=== DESCRIPTION OF THE TASK ===
Every line from the one containing "(no. 2 from" through the last line below should be reproduced exactly; please include nothing else.

Records drawn from a dataset:
━━━━━━━━━━━━━━━━━━━━━━━━━━━━━━

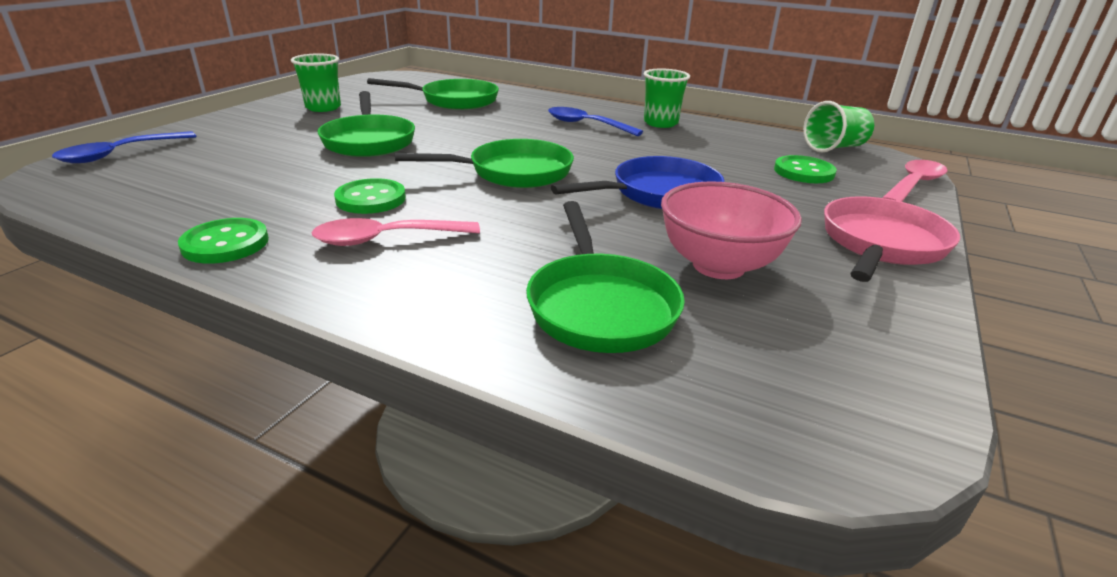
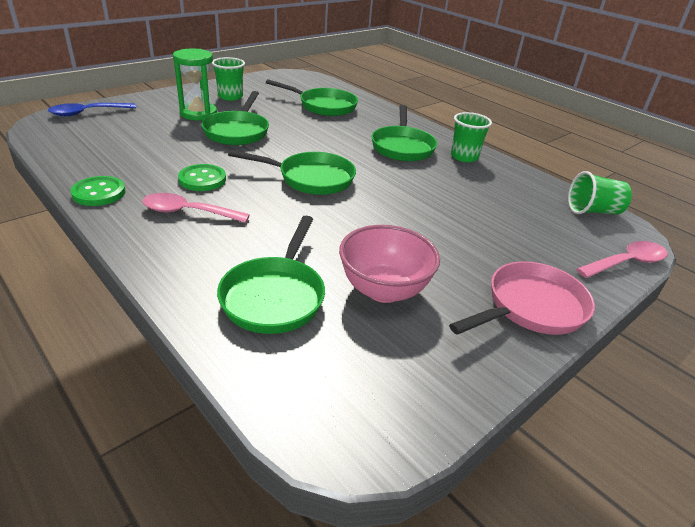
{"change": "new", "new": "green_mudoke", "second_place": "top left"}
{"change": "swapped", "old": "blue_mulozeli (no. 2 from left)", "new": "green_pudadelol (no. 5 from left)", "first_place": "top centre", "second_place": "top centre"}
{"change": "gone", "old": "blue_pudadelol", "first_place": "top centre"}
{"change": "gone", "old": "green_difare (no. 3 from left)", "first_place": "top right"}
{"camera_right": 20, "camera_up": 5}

━━━━━━━━━━━━━━━━━━━━━━━━━━━━━━

=== EXERCISE SOLUTION ===
{"change": "swapped", "old": "blue_mulozeli (no. 2 from left)", "new": "green_pudadelol (no. 5 from left)", "first_place": "top centre", "second_place": "top centre"}
{"change": "gone", "old": "blue_pudadelol", "first_place": "top centre"}
{"change": "gone", "old": "green_difare (no. 3 from left)", "first_place": "top right"}
{"camera_right": 20, "camera_up": 5}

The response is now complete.